(Object correspondence data)
= = =

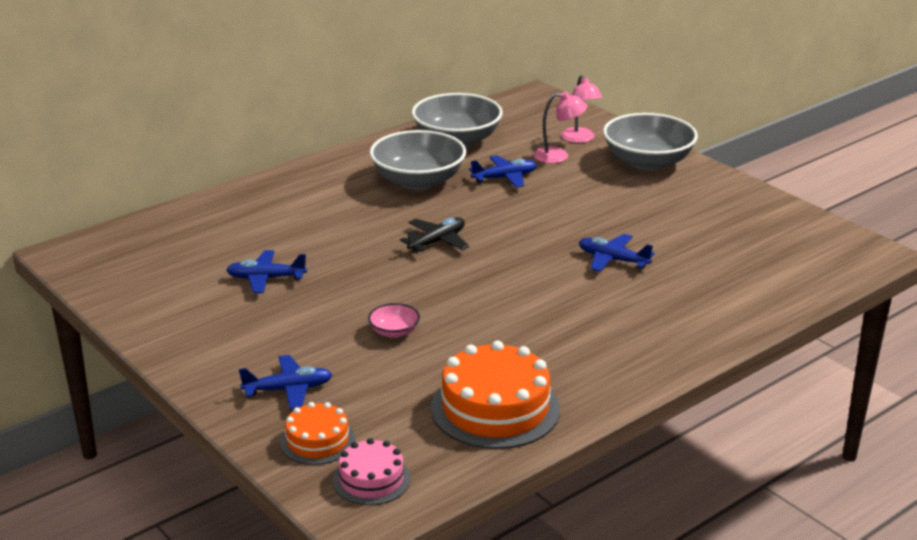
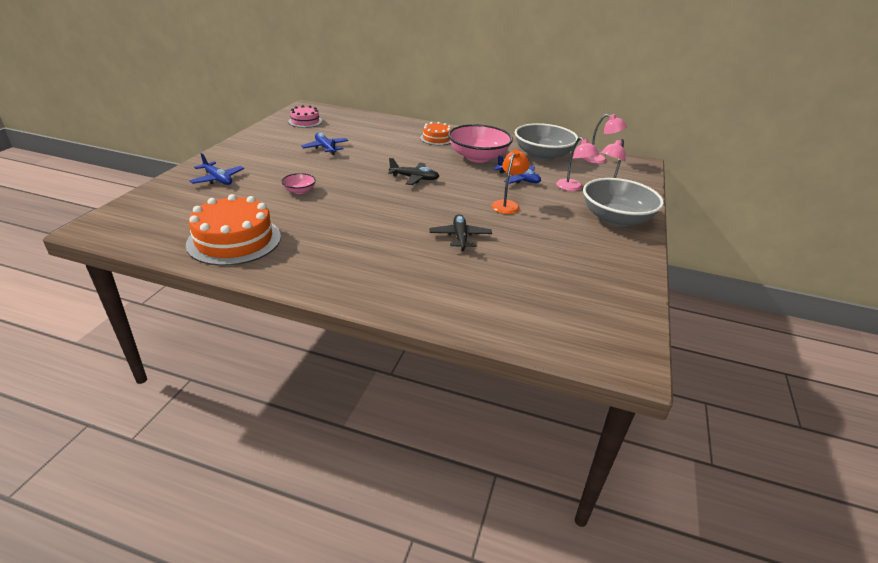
camera: 55 degrees right, 5 degrees up
(317, 441) = (170, 198): orange cake -> orange cake (437, 138)
(371, 479) = (136, 222): pink cake -> pink cake (305, 121)
(418, 181) = (478, 157): grey bowl -> pink bowl
(505, 113) = (599, 160): none -> pink lamp
(563, 207) = (507, 205): none -> orange lamp
(613, 260) = (460, 237): blue plane -> black plane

= = =

**Exercise goal**
Print every record above exactly as written, leaving out the pictures.

**Expected answer**
camera: 55 degrees right, 5 degrees up
(317, 441) = (170, 198): orange cake -> orange cake (437, 138)
(371, 479) = (136, 222): pink cake -> pink cake (305, 121)
(418, 181) = (478, 157): grey bowl -> pink bowl
(505, 113) = (599, 160): none -> pink lamp
(563, 207) = (507, 205): none -> orange lamp
(613, 260) = (460, 237): blue plane -> black plane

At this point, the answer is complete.